* _GOAL OF THE EXERCISE_
Pull out every line below holding the word "moved".
====== DATA TO PROCESS ======
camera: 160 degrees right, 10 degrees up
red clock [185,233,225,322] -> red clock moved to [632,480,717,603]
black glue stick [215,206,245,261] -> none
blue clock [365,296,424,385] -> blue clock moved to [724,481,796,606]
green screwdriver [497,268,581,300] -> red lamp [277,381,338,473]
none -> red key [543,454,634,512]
======
* _RESPONSE TO THE EXERCISE_
red clock [185,233,225,322] -> red clock moved to [632,480,717,603]
blue clock [365,296,424,385] -> blue clock moved to [724,481,796,606]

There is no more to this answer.